REQUIRED ACTION
From the entries below, report only the number of lines that contain the word "phone".

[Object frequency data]
# # # #
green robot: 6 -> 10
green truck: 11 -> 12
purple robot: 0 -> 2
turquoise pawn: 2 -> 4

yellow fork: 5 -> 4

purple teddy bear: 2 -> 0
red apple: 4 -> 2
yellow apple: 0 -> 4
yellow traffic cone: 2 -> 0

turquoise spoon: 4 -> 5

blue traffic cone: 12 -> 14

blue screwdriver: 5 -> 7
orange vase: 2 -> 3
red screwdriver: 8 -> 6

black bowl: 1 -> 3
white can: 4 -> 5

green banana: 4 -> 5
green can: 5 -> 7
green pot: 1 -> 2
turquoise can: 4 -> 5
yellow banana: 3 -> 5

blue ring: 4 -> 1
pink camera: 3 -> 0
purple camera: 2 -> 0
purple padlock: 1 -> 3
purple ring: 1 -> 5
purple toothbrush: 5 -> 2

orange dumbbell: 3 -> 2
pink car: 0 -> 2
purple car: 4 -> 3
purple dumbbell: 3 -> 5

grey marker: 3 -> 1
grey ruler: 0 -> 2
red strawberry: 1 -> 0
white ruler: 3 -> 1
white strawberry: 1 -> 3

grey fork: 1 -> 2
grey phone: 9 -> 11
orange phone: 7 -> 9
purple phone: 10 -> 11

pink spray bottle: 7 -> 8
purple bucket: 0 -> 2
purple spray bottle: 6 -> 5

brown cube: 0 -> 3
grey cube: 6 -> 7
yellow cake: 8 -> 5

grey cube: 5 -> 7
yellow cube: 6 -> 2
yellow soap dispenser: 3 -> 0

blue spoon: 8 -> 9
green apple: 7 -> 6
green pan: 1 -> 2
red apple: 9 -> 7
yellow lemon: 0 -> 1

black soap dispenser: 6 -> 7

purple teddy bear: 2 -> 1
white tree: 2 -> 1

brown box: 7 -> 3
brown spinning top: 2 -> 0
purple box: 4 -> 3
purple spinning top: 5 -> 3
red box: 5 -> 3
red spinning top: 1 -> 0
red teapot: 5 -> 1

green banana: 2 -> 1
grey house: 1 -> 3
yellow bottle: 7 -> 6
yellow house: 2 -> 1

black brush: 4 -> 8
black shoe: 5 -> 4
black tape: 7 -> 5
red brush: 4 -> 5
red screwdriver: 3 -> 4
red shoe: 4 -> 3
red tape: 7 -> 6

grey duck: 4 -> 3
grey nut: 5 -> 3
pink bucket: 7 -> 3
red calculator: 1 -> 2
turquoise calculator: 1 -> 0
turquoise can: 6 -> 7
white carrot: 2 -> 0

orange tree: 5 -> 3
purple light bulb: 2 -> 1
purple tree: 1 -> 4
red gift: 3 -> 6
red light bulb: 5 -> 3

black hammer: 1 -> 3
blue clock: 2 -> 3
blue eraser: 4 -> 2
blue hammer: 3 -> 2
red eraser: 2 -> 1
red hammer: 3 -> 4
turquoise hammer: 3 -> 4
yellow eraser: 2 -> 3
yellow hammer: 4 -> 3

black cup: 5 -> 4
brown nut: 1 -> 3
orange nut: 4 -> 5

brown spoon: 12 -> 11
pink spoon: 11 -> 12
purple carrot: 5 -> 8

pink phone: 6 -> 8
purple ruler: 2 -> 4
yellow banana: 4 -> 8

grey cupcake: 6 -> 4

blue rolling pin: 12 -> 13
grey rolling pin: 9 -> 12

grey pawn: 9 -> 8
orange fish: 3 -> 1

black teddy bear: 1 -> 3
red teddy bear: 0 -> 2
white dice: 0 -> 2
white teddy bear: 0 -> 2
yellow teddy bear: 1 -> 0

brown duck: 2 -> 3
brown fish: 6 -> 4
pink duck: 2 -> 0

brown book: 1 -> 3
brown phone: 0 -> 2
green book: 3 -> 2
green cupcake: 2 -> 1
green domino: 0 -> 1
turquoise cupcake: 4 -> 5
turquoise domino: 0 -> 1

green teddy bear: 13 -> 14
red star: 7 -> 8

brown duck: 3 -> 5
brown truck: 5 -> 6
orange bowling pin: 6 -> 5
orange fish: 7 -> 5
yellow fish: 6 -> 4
# # # #
ANSWER SPACE
5